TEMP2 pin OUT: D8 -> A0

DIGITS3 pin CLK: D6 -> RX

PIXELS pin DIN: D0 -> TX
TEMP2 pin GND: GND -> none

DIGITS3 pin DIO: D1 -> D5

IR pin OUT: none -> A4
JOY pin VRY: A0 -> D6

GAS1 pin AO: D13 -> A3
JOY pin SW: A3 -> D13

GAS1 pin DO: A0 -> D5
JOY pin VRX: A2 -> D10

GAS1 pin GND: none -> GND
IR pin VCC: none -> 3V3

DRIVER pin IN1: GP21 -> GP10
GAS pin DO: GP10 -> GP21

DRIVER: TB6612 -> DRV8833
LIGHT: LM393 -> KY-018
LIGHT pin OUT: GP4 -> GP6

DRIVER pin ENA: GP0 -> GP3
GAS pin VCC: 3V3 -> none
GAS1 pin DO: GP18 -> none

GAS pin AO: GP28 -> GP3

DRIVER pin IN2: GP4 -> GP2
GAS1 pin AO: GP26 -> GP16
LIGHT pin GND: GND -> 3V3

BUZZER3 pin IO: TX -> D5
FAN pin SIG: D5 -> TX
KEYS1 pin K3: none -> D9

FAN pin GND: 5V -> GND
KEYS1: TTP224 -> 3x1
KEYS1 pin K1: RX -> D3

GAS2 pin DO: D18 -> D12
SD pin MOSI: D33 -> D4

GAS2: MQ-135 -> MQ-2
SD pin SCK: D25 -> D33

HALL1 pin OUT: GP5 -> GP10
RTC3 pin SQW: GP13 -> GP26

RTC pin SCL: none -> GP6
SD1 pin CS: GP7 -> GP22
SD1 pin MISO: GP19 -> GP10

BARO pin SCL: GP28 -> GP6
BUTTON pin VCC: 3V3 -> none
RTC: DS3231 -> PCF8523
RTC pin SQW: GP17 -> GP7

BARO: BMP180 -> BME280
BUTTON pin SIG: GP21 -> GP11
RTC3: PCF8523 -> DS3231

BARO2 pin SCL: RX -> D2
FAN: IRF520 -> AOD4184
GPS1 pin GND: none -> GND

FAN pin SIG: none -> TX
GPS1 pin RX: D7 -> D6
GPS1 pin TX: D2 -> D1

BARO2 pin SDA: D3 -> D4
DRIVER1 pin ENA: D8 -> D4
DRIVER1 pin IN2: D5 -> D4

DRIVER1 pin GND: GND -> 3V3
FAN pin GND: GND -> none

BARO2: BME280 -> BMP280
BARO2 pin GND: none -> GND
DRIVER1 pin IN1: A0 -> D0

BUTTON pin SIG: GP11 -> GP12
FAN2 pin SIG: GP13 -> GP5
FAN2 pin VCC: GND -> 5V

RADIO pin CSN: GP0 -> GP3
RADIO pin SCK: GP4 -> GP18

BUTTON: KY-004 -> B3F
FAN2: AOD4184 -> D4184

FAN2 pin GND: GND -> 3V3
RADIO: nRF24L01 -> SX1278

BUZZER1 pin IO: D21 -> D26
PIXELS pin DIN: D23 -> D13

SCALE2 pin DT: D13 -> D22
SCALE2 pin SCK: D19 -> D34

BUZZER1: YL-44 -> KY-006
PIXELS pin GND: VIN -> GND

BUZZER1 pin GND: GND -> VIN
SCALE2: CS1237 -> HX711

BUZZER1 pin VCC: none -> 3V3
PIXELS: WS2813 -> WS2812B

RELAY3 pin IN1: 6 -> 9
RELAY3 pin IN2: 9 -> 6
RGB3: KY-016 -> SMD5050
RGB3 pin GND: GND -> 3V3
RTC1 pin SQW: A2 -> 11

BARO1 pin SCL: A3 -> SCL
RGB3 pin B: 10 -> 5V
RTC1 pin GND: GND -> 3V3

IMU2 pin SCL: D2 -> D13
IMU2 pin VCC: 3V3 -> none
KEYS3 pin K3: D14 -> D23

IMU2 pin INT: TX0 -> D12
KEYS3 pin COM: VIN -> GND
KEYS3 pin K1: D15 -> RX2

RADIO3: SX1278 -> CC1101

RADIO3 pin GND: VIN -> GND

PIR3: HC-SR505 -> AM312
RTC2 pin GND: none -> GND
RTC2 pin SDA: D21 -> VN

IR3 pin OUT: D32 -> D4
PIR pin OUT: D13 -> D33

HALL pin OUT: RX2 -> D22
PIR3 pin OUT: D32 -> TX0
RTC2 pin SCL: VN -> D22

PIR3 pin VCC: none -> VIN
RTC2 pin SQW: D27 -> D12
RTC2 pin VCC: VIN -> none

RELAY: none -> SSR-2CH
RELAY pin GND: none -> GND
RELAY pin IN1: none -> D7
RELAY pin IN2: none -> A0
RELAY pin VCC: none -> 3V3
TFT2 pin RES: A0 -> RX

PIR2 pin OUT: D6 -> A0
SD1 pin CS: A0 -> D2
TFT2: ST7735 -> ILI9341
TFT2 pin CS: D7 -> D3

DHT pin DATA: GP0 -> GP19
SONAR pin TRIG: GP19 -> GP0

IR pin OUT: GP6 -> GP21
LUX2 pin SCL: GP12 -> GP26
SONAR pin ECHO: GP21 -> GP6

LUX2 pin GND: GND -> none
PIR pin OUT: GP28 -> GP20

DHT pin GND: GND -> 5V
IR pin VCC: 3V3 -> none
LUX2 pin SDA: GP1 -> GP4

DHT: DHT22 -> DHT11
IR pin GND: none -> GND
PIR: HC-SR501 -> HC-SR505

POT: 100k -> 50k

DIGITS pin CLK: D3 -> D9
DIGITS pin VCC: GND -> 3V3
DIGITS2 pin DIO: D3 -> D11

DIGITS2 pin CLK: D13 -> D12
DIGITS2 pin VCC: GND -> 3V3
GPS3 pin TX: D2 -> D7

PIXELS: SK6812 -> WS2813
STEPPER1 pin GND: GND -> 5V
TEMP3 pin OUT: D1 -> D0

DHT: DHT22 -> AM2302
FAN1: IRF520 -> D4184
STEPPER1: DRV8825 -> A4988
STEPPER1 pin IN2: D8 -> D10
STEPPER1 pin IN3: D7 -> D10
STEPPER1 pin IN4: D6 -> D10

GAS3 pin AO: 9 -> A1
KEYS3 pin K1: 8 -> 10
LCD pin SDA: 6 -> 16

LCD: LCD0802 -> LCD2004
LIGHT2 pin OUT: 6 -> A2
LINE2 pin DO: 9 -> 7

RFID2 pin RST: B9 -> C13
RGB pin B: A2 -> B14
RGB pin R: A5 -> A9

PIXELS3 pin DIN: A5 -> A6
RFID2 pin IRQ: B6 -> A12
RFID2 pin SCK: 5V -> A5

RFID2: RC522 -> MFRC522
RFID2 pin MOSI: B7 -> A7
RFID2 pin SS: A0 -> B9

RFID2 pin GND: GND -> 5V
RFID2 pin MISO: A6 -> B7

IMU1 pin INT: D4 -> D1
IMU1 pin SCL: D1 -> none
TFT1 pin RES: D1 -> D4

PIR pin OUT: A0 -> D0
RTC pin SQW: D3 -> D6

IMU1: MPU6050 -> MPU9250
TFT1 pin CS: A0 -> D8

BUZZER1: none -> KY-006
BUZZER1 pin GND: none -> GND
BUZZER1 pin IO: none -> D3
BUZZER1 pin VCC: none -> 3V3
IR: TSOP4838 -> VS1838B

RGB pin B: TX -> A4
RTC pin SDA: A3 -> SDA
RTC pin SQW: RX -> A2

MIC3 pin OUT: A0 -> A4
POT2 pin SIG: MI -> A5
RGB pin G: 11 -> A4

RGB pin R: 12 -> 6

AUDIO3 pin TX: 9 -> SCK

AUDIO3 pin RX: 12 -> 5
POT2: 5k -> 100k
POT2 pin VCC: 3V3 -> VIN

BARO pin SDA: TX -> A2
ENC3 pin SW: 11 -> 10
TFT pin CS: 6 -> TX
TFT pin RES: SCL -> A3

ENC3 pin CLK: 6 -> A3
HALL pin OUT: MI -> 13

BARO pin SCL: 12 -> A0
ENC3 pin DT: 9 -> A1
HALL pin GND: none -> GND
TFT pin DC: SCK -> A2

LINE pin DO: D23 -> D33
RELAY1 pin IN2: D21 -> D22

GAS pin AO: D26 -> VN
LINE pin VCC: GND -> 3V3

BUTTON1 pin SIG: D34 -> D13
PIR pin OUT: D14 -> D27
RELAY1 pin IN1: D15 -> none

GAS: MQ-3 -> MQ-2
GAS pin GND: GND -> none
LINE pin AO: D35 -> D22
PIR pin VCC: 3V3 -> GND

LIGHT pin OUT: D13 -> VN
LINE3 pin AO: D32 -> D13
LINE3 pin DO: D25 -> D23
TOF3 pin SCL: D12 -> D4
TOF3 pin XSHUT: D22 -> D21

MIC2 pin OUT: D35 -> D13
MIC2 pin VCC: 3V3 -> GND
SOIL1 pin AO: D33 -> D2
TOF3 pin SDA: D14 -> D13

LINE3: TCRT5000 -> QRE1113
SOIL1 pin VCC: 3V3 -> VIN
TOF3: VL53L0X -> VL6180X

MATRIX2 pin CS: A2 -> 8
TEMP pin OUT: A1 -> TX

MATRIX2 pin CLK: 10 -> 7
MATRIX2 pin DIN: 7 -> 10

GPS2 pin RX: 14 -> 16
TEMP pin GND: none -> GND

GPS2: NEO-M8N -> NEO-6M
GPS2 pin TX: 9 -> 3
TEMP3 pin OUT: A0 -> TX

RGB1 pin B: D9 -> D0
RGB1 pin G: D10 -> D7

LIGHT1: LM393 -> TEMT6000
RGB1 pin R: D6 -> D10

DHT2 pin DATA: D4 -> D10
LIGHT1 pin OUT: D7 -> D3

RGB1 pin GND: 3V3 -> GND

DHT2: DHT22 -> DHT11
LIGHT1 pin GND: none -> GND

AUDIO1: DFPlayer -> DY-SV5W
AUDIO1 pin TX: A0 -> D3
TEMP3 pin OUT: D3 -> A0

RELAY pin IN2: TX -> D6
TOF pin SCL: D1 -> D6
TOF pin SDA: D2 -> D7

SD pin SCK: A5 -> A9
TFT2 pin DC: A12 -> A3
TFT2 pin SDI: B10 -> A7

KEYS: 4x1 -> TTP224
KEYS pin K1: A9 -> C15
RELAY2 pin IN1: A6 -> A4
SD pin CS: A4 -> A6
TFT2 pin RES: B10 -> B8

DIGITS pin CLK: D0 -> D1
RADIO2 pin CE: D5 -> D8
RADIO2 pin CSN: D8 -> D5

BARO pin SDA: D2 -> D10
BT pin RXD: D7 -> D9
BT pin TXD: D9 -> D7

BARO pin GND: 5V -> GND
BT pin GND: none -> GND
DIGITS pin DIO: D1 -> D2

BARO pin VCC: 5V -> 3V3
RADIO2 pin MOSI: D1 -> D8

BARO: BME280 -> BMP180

EXERCISE PROMPT: The reply should hold only the lines from the top of the records through the line that has "KEYS1 pin K3: none -> D9", each one exact.

RESPONSE AREA:
TEMP2 pin OUT: D8 -> A0

DIGITS3 pin CLK: D6 -> RX

PIXELS pin DIN: D0 -> TX
TEMP2 pin GND: GND -> none

DIGITS3 pin DIO: D1 -> D5

IR pin OUT: none -> A4
JOY pin VRY: A0 -> D6

GAS1 pin AO: D13 -> A3
JOY pin SW: A3 -> D13

GAS1 pin DO: A0 -> D5
JOY pin VRX: A2 -> D10

GAS1 pin GND: none -> GND
IR pin VCC: none -> 3V3

DRIVER pin IN1: GP21 -> GP10
GAS pin DO: GP10 -> GP21

DRIVER: TB6612 -> DRV8833
LIGHT: LM393 -> KY-018
LIGHT pin OUT: GP4 -> GP6

DRIVER pin ENA: GP0 -> GP3
GAS pin VCC: 3V3 -> none
GAS1 pin DO: GP18 -> none

GAS pin AO: GP28 -> GP3

DRIVER pin IN2: GP4 -> GP2
GAS1 pin AO: GP26 -> GP16
LIGHT pin GND: GND -> 3V3

BUZZER3 pin IO: TX -> D5
FAN pin SIG: D5 -> TX
KEYS1 pin K3: none -> D9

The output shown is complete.